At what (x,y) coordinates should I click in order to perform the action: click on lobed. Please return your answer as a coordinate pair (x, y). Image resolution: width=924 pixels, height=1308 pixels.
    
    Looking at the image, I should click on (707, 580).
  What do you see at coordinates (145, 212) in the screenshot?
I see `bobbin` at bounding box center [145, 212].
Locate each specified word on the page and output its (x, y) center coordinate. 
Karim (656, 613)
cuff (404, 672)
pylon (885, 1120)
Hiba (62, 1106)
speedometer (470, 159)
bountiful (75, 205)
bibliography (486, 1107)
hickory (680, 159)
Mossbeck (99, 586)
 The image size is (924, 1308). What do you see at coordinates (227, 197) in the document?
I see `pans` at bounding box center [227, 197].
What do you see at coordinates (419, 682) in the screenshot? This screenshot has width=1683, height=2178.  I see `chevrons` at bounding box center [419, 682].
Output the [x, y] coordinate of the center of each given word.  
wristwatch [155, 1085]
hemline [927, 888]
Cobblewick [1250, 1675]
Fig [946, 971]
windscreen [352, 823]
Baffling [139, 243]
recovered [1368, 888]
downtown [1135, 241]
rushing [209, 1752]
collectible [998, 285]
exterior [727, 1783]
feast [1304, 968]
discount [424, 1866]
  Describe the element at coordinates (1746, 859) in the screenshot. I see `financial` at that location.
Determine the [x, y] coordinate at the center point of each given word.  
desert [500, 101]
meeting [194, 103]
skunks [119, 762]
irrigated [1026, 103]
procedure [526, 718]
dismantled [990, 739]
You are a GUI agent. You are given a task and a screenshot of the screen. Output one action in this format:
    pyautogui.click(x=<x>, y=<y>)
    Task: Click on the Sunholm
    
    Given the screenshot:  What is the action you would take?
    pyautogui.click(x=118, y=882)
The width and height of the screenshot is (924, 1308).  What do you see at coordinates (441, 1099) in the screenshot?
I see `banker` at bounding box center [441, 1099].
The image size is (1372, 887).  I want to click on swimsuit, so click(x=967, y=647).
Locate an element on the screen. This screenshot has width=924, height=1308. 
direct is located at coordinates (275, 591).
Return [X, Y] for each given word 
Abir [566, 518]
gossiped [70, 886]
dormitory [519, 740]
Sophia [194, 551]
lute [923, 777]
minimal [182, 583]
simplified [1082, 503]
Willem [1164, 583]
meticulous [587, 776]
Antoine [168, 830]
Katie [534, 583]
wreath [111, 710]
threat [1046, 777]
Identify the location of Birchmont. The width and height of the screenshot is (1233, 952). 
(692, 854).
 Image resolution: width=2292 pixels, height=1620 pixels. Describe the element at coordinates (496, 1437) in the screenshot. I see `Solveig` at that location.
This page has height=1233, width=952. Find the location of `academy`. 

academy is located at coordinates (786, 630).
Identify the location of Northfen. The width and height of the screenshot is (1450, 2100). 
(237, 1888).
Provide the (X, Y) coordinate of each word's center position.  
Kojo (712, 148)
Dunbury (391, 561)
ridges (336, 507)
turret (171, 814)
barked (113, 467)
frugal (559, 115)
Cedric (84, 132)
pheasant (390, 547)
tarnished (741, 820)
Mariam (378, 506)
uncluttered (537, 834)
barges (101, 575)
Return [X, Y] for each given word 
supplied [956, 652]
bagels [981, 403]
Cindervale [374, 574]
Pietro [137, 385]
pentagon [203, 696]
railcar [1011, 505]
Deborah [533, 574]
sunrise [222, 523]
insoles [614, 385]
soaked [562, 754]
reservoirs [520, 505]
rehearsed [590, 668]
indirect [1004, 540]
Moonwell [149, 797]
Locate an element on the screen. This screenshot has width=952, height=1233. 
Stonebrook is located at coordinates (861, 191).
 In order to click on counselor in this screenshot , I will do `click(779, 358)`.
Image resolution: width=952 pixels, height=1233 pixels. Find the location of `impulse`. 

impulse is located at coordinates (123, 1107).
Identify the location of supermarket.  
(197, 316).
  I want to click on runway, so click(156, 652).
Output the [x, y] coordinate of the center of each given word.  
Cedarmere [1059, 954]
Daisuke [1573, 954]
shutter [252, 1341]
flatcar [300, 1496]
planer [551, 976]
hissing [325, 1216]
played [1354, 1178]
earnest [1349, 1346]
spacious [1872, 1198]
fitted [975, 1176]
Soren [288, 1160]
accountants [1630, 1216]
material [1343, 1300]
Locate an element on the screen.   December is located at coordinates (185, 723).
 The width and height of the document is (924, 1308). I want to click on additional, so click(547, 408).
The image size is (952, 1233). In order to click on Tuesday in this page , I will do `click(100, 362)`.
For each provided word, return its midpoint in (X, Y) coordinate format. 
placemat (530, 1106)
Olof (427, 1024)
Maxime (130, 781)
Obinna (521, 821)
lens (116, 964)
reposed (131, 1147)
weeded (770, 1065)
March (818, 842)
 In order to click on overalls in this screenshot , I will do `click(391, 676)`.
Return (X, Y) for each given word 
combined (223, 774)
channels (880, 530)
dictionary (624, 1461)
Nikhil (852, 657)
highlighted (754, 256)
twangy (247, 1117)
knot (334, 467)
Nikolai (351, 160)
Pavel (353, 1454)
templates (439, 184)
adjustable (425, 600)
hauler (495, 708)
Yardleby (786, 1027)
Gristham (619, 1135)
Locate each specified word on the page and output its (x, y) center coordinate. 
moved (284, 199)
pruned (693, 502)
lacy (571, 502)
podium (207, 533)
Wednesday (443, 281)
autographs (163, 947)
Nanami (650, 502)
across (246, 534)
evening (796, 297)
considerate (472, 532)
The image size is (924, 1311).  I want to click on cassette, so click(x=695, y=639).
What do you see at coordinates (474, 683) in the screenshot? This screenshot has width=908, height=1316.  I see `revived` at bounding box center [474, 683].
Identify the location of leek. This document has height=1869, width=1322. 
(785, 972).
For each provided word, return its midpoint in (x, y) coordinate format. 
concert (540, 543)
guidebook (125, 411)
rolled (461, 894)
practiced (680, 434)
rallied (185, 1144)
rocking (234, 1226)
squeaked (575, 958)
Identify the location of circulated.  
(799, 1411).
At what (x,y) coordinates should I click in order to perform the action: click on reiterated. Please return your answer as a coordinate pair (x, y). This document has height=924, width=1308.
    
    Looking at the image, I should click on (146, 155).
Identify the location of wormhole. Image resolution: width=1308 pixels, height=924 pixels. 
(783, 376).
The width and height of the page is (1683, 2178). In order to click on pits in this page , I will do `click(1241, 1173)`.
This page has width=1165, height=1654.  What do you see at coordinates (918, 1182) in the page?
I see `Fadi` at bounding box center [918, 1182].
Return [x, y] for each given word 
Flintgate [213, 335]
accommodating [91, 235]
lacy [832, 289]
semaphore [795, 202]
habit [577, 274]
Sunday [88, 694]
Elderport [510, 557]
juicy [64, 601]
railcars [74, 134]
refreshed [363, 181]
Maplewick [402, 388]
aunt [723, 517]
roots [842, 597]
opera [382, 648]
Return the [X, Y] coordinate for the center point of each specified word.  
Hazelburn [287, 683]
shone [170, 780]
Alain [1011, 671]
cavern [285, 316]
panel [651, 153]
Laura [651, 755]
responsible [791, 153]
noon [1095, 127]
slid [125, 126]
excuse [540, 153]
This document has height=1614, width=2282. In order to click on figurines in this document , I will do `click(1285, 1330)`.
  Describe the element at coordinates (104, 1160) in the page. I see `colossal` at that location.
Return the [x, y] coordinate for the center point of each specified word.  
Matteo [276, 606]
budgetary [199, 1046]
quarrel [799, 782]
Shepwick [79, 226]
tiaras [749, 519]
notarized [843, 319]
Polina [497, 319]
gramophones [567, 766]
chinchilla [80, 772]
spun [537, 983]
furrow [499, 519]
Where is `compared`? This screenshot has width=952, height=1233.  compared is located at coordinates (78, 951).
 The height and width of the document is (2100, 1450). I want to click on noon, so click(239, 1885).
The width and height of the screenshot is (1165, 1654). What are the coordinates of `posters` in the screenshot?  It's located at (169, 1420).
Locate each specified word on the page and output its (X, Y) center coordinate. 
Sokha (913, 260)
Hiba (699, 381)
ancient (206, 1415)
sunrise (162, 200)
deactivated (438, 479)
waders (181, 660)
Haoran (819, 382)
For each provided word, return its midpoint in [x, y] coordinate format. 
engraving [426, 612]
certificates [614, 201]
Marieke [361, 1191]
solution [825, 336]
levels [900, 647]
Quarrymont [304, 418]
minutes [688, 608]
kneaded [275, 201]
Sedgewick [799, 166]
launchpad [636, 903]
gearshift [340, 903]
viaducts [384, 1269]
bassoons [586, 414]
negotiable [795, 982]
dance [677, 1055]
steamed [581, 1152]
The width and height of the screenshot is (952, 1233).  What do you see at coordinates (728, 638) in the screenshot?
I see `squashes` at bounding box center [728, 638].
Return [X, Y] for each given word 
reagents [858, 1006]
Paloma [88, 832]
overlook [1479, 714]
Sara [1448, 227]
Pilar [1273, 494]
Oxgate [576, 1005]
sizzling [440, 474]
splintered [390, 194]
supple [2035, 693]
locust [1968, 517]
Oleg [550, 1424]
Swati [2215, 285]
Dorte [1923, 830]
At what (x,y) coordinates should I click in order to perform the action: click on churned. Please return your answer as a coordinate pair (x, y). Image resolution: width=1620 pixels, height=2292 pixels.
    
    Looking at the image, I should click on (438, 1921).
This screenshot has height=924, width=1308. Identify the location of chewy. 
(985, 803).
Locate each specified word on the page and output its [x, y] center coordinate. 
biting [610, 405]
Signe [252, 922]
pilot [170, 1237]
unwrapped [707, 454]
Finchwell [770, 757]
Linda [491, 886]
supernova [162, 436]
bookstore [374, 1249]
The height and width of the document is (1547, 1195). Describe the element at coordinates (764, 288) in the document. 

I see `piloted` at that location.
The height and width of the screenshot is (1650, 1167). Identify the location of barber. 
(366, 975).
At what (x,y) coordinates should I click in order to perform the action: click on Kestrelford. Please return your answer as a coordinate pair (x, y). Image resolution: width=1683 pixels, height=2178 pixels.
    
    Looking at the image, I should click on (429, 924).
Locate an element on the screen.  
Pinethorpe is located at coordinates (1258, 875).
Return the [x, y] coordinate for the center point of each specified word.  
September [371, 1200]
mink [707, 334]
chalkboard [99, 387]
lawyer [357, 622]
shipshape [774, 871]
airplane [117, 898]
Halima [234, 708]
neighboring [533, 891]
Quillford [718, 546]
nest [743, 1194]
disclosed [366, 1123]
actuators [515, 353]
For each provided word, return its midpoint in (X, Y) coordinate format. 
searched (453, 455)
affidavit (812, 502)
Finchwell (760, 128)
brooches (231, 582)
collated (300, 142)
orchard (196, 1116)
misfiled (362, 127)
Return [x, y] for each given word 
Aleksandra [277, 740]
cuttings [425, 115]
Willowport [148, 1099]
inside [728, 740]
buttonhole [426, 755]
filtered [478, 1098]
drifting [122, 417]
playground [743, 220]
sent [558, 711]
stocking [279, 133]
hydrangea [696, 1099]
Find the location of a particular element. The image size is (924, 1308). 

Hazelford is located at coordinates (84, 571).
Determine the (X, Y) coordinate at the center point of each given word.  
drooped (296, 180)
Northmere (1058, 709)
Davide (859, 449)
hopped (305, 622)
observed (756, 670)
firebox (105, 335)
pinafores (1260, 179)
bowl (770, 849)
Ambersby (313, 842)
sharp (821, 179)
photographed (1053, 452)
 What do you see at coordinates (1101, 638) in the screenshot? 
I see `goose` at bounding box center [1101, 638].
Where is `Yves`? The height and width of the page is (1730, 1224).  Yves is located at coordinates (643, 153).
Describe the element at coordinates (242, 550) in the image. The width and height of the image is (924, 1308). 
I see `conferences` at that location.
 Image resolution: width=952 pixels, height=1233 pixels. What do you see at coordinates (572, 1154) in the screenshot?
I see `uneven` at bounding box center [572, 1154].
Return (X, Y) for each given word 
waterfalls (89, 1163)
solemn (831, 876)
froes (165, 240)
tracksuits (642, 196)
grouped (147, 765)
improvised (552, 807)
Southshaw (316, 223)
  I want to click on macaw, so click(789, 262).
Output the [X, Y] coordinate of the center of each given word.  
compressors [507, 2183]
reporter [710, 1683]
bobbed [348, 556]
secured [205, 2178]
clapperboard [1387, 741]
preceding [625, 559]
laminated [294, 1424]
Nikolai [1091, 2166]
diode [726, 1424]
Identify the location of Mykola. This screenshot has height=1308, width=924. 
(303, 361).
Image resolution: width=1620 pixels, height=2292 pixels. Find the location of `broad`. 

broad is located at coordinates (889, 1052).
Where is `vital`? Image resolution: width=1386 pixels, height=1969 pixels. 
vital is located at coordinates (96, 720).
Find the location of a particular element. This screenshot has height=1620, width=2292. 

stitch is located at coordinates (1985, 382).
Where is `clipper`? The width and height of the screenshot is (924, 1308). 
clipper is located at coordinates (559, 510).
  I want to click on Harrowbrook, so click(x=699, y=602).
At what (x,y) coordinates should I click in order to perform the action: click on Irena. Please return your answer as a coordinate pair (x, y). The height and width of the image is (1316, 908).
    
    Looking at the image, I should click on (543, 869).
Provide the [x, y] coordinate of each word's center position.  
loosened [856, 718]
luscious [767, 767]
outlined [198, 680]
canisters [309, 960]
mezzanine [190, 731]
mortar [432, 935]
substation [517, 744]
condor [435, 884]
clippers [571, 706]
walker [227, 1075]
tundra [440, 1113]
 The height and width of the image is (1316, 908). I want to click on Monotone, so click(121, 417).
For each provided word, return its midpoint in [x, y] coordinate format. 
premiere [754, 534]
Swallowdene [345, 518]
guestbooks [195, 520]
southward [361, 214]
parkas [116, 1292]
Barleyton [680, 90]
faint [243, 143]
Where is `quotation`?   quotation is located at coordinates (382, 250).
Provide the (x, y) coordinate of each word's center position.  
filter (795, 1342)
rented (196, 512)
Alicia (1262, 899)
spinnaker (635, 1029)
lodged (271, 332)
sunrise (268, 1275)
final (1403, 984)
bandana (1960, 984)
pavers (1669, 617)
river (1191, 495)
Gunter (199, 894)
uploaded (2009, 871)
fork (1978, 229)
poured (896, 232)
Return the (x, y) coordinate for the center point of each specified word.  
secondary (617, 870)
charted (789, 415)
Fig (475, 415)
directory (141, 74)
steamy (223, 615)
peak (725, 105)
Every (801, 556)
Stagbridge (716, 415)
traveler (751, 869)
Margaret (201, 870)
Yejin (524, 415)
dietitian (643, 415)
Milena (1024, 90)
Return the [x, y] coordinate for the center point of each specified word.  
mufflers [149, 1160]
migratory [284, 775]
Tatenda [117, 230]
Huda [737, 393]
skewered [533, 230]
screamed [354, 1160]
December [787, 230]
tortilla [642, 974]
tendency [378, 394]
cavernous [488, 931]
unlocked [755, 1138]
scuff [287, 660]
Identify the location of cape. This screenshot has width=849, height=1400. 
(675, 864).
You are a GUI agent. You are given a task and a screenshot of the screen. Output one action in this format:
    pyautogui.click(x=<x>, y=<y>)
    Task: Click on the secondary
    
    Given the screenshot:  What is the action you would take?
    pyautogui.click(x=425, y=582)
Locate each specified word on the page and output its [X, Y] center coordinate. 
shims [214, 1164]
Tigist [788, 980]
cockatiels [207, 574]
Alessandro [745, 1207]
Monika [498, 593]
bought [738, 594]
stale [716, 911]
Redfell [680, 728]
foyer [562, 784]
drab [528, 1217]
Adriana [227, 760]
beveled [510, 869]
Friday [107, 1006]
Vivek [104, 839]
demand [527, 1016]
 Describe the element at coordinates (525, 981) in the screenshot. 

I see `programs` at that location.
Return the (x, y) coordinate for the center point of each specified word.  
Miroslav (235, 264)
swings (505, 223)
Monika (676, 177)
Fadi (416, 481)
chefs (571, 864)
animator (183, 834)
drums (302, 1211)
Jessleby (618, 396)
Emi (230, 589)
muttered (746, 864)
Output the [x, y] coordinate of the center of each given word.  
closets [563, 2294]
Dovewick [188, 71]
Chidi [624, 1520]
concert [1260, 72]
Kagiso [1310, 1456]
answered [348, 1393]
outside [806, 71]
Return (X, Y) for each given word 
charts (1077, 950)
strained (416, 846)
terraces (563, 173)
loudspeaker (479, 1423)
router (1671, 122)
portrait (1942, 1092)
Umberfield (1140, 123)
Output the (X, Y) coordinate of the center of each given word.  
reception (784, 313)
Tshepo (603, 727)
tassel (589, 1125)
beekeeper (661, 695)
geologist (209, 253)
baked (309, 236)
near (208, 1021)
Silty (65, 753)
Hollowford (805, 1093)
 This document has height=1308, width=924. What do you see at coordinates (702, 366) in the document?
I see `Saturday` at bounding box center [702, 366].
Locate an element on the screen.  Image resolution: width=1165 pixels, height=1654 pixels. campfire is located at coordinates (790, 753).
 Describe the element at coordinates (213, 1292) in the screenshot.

◆ ◆ ◆ ◆ ◆ ◆ ◆

_AIM_:
Copy out, word for word, the part of the records that opens with the line containing "Yardleby (786, 1027)" and closes with the line containing "panel [651, 153]", both of those lines included.

_SOLUTION BELOW_:
Yardleby (786, 1027)
Gristham (619, 1135)
Locate each specified word on the page and output its (x, y) center coordinate. 
moved (284, 199)
pruned (693, 502)
lacy (571, 502)
podium (207, 533)
Wednesday (443, 281)
autographs (163, 947)
Nanami (650, 502)
across (246, 534)
evening (796, 297)
considerate (472, 532)
The image size is (924, 1311).  I want to click on cassette, so click(x=695, y=639).
What do you see at coordinates (474, 683) in the screenshot? This screenshot has width=908, height=1316.  I see `revived` at bounding box center [474, 683].
Identify the location of leek. This document has height=1869, width=1322. 
(785, 972).
For each provided word, return its midpoint in (x, y) coordinate format. 
concert (540, 543)
guidebook (125, 411)
rolled (461, 894)
practiced (680, 434)
rallied (185, 1144)
rocking (234, 1226)
squeaked (575, 958)
Identify the location of circulated.  
(799, 1411).
At what (x,y) coordinates should I click in order to perform the action: click on reiterated. Please return your answer as a coordinate pair (x, y). This document has height=924, width=1308.
    
    Looking at the image, I should click on (146, 155).
Identify the location of wormhole. Image resolution: width=1308 pixels, height=924 pixels. 
(783, 376).
The width and height of the page is (1683, 2178). In order to click on pits in this page , I will do `click(1241, 1173)`.
This page has width=1165, height=1654.  What do you see at coordinates (918, 1182) in the page?
I see `Fadi` at bounding box center [918, 1182].
Return [x, y] for each given word 
Flintgate [213, 335]
accommodating [91, 235]
lacy [832, 289]
semaphore [795, 202]
habit [577, 274]
Sunday [88, 694]
Elderport [510, 557]
juicy [64, 601]
railcars [74, 134]
refreshed [363, 181]
Maplewick [402, 388]
aunt [723, 517]
roots [842, 597]
opera [382, 648]
Return the [X, Y] coordinate for the center point of each specified word.  
Hazelburn [287, 683]
shone [170, 780]
Alain [1011, 671]
cavern [285, 316]
panel [651, 153]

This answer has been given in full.